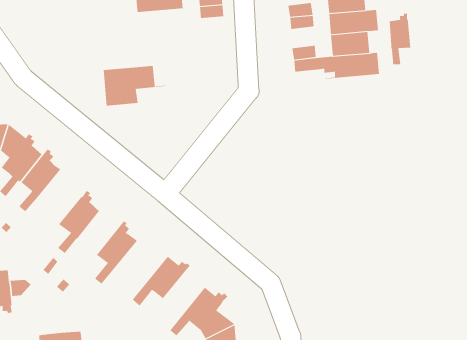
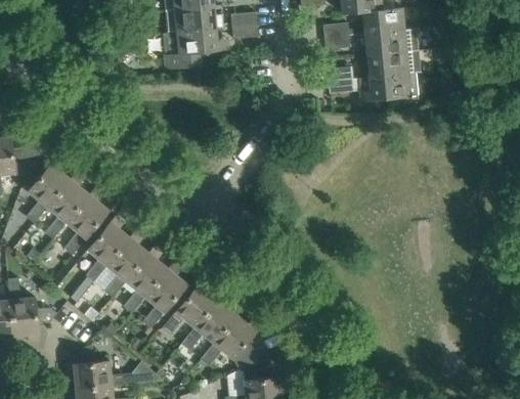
building: [389,13,411,65] -> none
building: [103,65,166,106] -> [163,28,228,70]
building: none -> [63,187,109,254]
building: none -> [103,230,154,298]
building: none -> [131,262,187,328]
building: none -> [181,293,242,359]

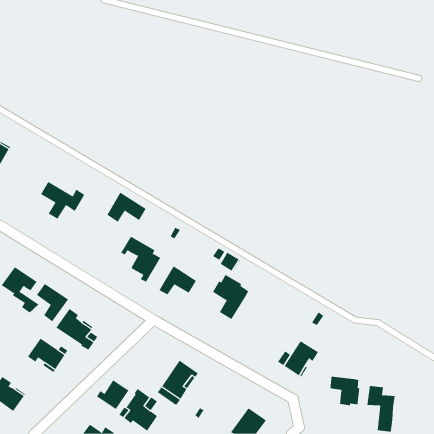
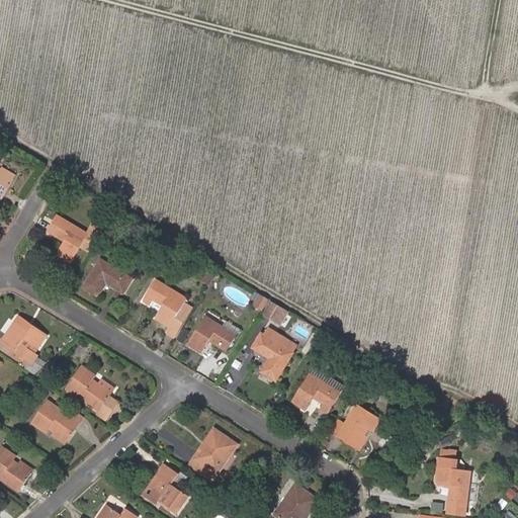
building: [106,192,146,223] -> [83,259,131,295]
building: [36,283,69,322] -> none
building: none -> [291,373,338,412]
building: [330,376,360,406] -> none
building: [96,379,129,410] -> none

------

All lines from the one bearing "building: [103,65,166,106] -> [163,28,228,70]" through the last line of the records, and only those, should be duplicated exactly; no picture belongs in the copy.

• [ANSWER SPACE]
building: [103,65,166,106] -> [163,28,228,70]
building: none -> [63,187,109,254]
building: none -> [103,230,154,298]
building: none -> [131,262,187,328]
building: none -> [181,293,242,359]

building: [106,192,146,223] -> [83,259,131,295]
building: [36,283,69,322] -> none
building: none -> [291,373,338,412]
building: [330,376,360,406] -> none
building: [96,379,129,410] -> none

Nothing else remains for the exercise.